[WHAT THE TASK ASKS]
Filter the items below so that only the lines containing the string "Clarinette" remain, and copy each of those lines.

[Records]
-- Begin --

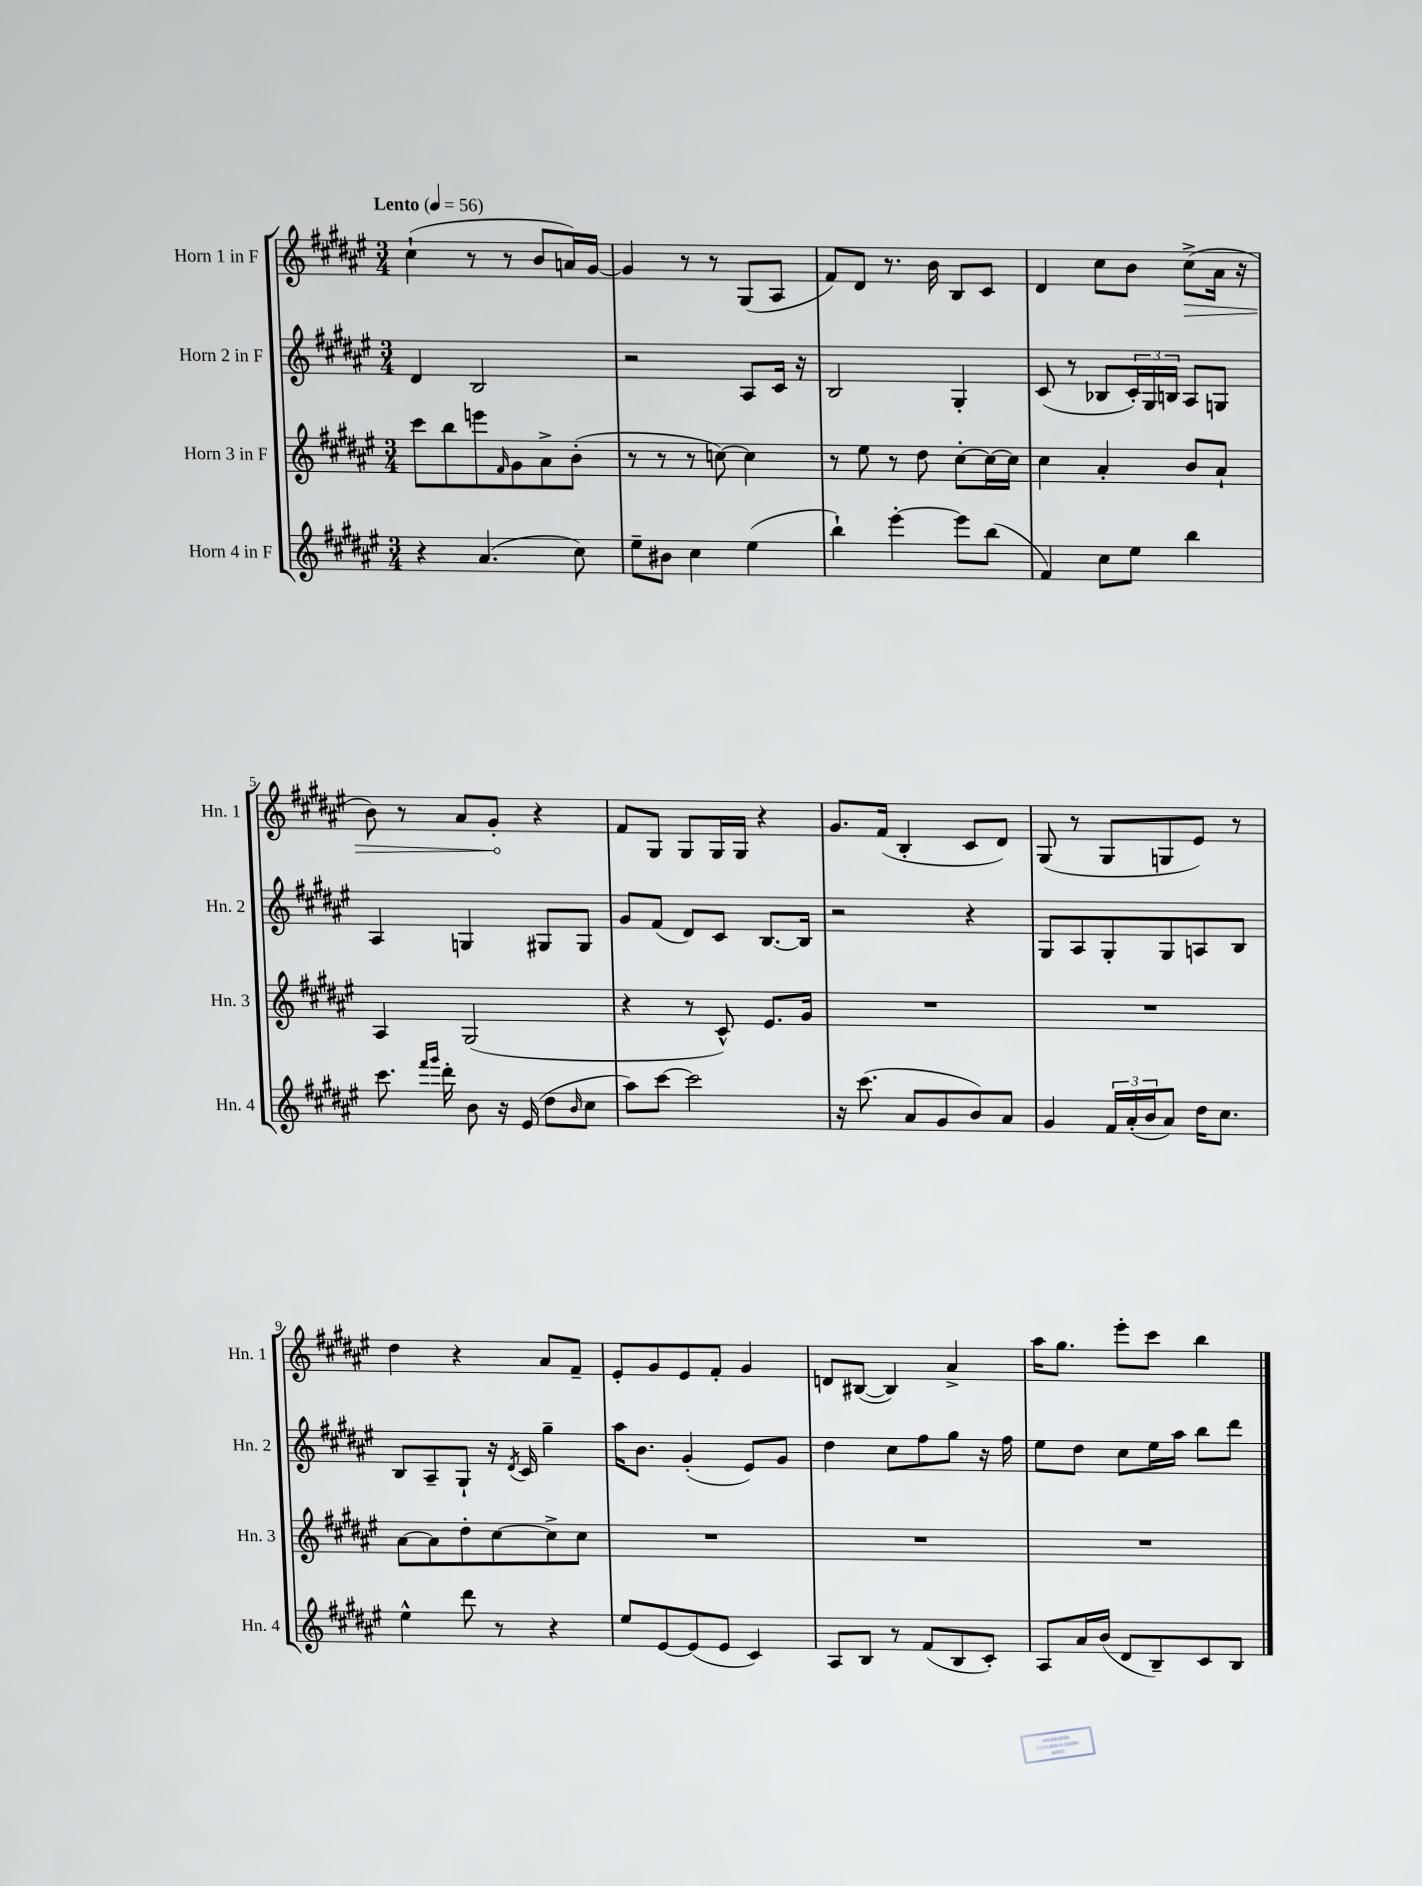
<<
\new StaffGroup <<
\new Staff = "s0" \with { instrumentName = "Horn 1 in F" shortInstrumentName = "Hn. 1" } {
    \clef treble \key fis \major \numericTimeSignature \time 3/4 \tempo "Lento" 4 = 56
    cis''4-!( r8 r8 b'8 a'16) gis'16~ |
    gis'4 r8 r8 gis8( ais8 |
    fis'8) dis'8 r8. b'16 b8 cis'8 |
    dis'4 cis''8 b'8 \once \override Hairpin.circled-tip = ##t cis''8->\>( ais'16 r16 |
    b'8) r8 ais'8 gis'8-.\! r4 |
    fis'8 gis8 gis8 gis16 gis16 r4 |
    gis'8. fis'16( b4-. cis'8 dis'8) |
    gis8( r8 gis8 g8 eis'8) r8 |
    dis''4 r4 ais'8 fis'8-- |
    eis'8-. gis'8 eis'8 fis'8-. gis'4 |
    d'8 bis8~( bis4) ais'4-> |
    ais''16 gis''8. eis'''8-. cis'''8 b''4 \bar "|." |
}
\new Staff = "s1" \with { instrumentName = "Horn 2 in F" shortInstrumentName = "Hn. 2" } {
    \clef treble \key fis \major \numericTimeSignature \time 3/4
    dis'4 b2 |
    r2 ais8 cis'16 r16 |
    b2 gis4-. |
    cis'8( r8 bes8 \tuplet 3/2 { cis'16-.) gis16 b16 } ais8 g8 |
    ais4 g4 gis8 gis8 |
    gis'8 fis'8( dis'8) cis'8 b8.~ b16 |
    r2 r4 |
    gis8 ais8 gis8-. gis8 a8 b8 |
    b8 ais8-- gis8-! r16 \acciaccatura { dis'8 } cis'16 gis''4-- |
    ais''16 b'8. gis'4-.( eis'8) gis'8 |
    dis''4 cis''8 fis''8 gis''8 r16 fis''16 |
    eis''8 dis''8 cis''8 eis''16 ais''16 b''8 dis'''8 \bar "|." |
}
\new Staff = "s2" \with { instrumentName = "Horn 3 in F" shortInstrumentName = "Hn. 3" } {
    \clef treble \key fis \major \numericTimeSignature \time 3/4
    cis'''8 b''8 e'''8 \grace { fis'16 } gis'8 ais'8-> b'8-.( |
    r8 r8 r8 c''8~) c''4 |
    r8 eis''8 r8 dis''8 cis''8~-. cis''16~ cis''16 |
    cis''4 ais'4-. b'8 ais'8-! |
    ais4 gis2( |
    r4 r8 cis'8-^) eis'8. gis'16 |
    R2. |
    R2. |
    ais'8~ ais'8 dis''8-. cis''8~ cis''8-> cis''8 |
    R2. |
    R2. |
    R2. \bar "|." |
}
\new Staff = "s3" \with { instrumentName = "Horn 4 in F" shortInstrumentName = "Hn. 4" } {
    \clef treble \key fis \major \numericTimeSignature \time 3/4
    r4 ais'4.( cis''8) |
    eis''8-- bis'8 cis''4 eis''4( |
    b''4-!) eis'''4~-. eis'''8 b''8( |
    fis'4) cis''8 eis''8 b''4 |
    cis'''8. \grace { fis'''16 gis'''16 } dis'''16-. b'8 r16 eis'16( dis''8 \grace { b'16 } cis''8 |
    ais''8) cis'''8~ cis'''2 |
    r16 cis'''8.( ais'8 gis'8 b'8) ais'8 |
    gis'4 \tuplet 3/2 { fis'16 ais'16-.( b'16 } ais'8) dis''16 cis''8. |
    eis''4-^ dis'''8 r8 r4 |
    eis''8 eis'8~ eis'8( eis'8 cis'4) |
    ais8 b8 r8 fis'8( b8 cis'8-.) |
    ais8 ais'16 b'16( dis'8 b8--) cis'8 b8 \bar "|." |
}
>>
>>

-- End --
-- Begin --

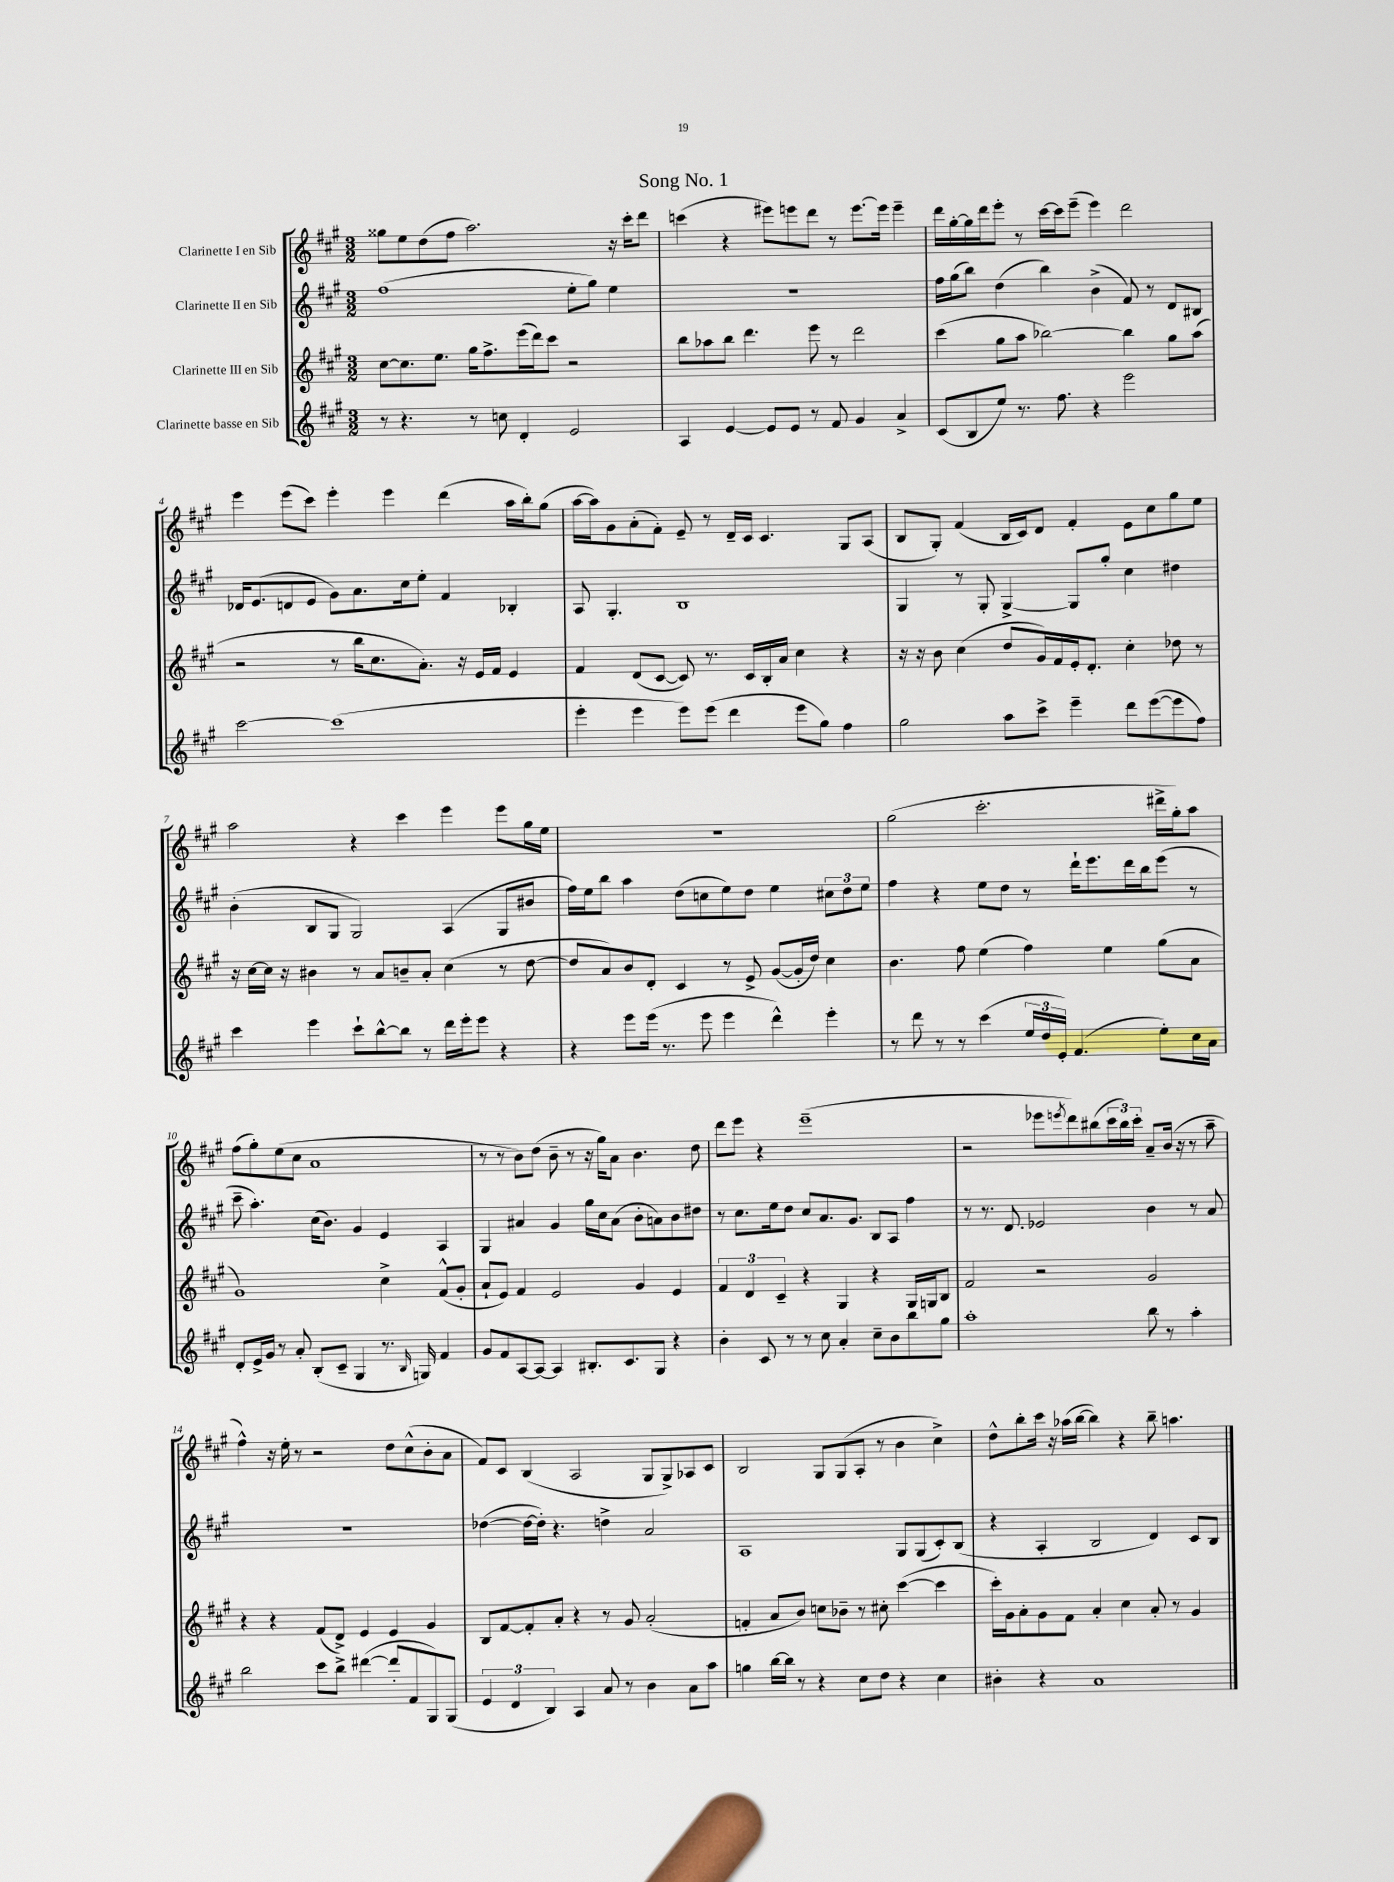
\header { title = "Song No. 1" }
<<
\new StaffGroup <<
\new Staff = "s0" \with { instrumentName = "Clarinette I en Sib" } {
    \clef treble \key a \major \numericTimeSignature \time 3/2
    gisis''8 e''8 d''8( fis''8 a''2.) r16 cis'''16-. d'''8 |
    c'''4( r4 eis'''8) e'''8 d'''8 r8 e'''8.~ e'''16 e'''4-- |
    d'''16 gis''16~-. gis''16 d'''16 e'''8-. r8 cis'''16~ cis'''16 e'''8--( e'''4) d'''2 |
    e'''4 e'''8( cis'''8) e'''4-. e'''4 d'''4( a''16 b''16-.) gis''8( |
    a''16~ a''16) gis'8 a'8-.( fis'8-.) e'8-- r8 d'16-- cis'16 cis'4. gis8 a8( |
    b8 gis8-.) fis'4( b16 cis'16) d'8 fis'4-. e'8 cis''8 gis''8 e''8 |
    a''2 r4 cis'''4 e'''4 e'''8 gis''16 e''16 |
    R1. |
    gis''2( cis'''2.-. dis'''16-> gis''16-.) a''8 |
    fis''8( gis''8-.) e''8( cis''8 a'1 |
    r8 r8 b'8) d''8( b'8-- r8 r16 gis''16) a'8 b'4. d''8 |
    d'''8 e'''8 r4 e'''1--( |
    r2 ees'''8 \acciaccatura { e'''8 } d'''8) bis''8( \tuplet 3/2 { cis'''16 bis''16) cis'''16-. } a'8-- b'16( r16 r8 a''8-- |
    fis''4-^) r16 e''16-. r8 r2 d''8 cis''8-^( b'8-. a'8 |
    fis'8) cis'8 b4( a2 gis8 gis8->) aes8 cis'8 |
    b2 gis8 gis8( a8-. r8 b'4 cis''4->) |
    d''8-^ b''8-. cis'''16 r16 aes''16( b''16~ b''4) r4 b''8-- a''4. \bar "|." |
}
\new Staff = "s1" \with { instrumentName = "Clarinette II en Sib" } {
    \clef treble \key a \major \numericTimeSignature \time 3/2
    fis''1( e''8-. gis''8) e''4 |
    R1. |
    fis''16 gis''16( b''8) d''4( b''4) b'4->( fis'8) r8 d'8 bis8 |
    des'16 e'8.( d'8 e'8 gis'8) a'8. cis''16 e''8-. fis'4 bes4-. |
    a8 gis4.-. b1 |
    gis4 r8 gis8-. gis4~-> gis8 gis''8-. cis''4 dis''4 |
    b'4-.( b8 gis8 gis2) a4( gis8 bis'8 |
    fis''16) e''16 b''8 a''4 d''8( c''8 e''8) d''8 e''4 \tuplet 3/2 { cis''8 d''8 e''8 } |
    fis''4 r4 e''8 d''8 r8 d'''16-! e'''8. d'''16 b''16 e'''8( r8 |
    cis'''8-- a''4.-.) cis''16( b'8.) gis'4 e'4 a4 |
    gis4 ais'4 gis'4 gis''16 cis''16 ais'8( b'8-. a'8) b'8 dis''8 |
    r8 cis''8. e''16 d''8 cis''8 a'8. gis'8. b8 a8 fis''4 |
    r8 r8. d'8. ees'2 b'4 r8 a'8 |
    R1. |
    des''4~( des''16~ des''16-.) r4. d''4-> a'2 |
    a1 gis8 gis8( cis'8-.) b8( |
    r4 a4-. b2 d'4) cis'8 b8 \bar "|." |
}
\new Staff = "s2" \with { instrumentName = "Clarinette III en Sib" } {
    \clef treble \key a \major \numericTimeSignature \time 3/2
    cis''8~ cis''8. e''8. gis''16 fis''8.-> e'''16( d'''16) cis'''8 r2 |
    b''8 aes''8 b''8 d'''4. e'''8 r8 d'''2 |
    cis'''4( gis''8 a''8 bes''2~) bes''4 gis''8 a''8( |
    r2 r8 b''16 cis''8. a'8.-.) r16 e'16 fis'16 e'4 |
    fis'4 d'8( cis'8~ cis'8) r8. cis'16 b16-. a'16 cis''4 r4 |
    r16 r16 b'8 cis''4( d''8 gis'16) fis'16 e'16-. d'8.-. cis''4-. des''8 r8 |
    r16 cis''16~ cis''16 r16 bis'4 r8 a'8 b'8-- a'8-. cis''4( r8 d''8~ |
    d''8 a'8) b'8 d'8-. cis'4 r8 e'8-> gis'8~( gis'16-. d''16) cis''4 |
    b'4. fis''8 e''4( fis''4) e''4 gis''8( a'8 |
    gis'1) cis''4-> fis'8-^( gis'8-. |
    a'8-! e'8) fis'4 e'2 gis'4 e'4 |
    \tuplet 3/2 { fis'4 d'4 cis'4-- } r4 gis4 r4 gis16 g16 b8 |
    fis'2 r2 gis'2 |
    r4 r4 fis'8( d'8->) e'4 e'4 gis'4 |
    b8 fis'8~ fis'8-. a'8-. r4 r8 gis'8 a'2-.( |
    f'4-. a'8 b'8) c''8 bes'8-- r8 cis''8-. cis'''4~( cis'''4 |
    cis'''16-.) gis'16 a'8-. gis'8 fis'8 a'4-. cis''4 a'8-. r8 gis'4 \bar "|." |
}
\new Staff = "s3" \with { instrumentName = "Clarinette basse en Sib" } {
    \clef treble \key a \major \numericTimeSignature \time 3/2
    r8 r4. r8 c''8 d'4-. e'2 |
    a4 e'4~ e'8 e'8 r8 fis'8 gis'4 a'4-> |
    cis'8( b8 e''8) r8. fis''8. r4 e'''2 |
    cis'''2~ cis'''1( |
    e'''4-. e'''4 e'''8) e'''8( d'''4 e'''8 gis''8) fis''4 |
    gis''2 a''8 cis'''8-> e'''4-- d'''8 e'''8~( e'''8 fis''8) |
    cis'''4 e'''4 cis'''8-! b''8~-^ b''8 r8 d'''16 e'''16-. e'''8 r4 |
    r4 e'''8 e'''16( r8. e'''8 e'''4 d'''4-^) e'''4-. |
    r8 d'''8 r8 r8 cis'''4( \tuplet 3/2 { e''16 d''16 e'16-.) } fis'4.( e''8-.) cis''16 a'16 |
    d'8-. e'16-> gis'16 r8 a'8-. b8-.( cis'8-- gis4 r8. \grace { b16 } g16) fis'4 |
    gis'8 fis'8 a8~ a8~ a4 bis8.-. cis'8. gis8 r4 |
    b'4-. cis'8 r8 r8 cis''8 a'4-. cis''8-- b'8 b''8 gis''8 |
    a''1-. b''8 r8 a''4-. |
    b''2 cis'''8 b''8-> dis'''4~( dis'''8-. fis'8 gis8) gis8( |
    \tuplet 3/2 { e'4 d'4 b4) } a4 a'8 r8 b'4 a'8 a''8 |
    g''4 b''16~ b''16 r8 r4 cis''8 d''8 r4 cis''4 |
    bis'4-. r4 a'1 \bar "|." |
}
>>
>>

-- End --

[COMPLETE OUTPUT]
\new Staff = "s0" \with { instrumentName = "Clarinette I en Sib" } {
\new Staff = "s1" \with { instrumentName = "Clarinette II en Sib" } {
\new Staff = "s2" \with { instrumentName = "Clarinette III en Sib" } {
\new Staff = "s3" \with { instrumentName = "Clarinette basse en Sib" } {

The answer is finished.